■ EXERCISE MATERIALS

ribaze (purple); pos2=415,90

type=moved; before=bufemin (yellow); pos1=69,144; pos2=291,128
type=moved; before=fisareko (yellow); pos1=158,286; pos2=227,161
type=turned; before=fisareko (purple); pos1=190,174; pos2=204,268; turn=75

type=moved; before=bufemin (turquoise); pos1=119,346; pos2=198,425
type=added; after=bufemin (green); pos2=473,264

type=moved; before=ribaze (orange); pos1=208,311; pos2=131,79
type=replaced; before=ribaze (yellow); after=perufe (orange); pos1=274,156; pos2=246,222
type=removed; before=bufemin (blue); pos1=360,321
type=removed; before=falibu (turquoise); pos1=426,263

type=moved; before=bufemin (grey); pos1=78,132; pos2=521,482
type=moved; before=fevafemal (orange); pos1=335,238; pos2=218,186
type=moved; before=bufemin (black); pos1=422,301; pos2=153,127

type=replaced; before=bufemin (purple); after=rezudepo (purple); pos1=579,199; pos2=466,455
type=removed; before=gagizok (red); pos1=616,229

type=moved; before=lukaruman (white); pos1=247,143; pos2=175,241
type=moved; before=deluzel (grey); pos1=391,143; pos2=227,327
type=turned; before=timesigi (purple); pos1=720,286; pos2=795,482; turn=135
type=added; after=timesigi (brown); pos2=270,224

■ WORK ITEM
Exactly as given, repeat every record above.

■ ANSWER SPACE
ribaze (purple); pos2=415,90

type=moved; before=bufemin (yellow); pos1=69,144; pos2=291,128
type=moved; before=fisareko (yellow); pos1=158,286; pos2=227,161
type=turned; before=fisareko (purple); pos1=190,174; pos2=204,268; turn=75

type=moved; before=bufemin (turquoise); pos1=119,346; pos2=198,425
type=added; after=bufemin (green); pos2=473,264

type=moved; before=ribaze (orange); pos1=208,311; pos2=131,79
type=replaced; before=ribaze (yellow); after=perufe (orange); pos1=274,156; pos2=246,222
type=removed; before=bufemin (blue); pos1=360,321
type=removed; before=falibu (turquoise); pos1=426,263

type=moved; before=bufemin (grey); pos1=78,132; pos2=521,482
type=moved; before=fevafemal (orange); pos1=335,238; pos2=218,186
type=moved; before=bufemin (black); pos1=422,301; pos2=153,127

type=replaced; before=bufemin (purple); after=rezudepo (purple); pos1=579,199; pos2=466,455
type=removed; before=gagizok (red); pos1=616,229

type=moved; before=lukaruman (white); pos1=247,143; pos2=175,241
type=moved; before=deluzel (grey); pos1=391,143; pos2=227,327
type=turned; before=timesigi (purple); pos1=720,286; pos2=795,482; turn=135
type=added; after=timesigi (brown); pos2=270,224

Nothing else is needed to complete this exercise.